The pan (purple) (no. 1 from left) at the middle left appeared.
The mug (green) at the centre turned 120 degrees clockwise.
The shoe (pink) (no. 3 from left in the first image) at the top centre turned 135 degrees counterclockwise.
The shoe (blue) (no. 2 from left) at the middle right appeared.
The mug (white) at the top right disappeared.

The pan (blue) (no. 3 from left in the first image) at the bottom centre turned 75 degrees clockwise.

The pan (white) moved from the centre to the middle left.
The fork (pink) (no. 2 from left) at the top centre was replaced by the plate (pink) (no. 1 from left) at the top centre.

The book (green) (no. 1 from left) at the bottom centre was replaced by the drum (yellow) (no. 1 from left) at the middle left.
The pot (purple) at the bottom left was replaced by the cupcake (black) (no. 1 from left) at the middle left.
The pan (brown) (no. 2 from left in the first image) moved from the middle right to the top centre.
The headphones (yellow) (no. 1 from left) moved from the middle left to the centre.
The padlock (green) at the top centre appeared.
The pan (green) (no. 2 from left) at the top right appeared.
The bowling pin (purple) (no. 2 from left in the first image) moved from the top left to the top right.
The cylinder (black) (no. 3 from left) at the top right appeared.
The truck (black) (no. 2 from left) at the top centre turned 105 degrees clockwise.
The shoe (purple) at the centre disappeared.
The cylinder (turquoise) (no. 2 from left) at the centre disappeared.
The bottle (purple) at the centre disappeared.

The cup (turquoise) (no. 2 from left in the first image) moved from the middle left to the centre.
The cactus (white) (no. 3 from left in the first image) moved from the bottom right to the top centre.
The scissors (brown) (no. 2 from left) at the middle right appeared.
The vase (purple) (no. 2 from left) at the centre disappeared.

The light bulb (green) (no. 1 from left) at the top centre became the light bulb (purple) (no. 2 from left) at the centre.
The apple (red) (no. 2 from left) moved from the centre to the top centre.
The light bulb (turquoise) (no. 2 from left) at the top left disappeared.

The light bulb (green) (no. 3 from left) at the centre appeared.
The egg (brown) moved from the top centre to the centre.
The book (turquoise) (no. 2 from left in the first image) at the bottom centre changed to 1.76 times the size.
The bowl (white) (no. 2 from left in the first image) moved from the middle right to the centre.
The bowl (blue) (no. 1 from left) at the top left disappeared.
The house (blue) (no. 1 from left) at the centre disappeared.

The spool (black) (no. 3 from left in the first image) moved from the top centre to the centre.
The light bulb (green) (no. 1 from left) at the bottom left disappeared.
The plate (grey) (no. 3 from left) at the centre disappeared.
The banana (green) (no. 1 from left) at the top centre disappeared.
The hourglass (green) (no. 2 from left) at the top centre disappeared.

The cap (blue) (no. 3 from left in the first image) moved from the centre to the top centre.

•••••

ASSIGNMENT: Nothing in the data may be left out. Copy all of it exactly.

YOUR RESPONSE:
The pan (purple) (no. 1 from left) at the middle left appeared.
The mug (green) at the centre turned 120 degrees clockwise.
The shoe (pink) (no. 3 from left in the first image) at the top centre turned 135 degrees counterclockwise.
The shoe (blue) (no. 2 from left) at the middle right appeared.
The mug (white) at the top right disappeared.

The pan (blue) (no. 3 from left in the first image) at the bottom centre turned 75 degrees clockwise.

The pan (white) moved from the centre to the middle left.
The fork (pink) (no. 2 from left) at the top centre was replaced by the plate (pink) (no. 1 from left) at the top centre.

The book (green) (no. 1 from left) at the bottom centre was replaced by the drum (yellow) (no. 1 from left) at the middle left.
The pot (purple) at the bottom left was replaced by the cupcake (black) (no. 1 from left) at the middle left.
The pan (brown) (no. 2 from left in the first image) moved from the middle right to the top centre.
The headphones (yellow) (no. 1 from left) moved from the middle left to the centre.
The padlock (green) at the top centre appeared.
The pan (green) (no. 2 from left) at the top right appeared.
The bowling pin (purple) (no. 2 from left in the first image) moved from the top left to the top right.
The cylinder (black) (no. 3 from left) at the top right appeared.
The truck (black) (no. 2 from left) at the top centre turned 105 degrees clockwise.
The shoe (purple) at the centre disappeared.
The cylinder (turquoise) (no. 2 from left) at the centre disappeared.
The bottle (purple) at the centre disappeared.

The cup (turquoise) (no. 2 from left in the first image) moved from the middle left to the centre.
The cactus (white) (no. 3 from left in the first image) moved from the bottom right to the top centre.
The scissors (brown) (no. 2 from left) at the middle right appeared.
The vase (purple) (no. 2 from left) at the centre disappeared.

The light bulb (green) (no. 1 from left) at the top centre became the light bulb (purple) (no. 2 from left) at the centre.
The apple (red) (no. 2 from left) moved from the centre to the top centre.
The light bulb (turquoise) (no. 2 from left) at the top left disappeared.

The light bulb (green) (no. 3 from left) at the centre appeared.
The egg (brown) moved from the top centre to the centre.
The book (turquoise) (no. 2 from left in the first image) at the bottom centre changed to 1.76 times the size.
The bowl (white) (no. 2 from left in the first image) moved from the middle right to the centre.
The bowl (blue) (no. 1 from left) at the top left disappeared.
The house (blue) (no. 1 from left) at the centre disappeared.

The spool (black) (no. 3 from left in the first image) moved from the top centre to the centre.
The light bulb (green) (no. 1 from left) at the bottom left disappeared.
The plate (grey) (no. 3 from left) at the centre disappeared.
The banana (green) (no. 1 from left) at the top centre disappeared.
The hourglass (green) (no. 2 from left) at the top centre disappeared.

The cap (blue) (no. 3 from left in the first image) moved from the centre to the top centre.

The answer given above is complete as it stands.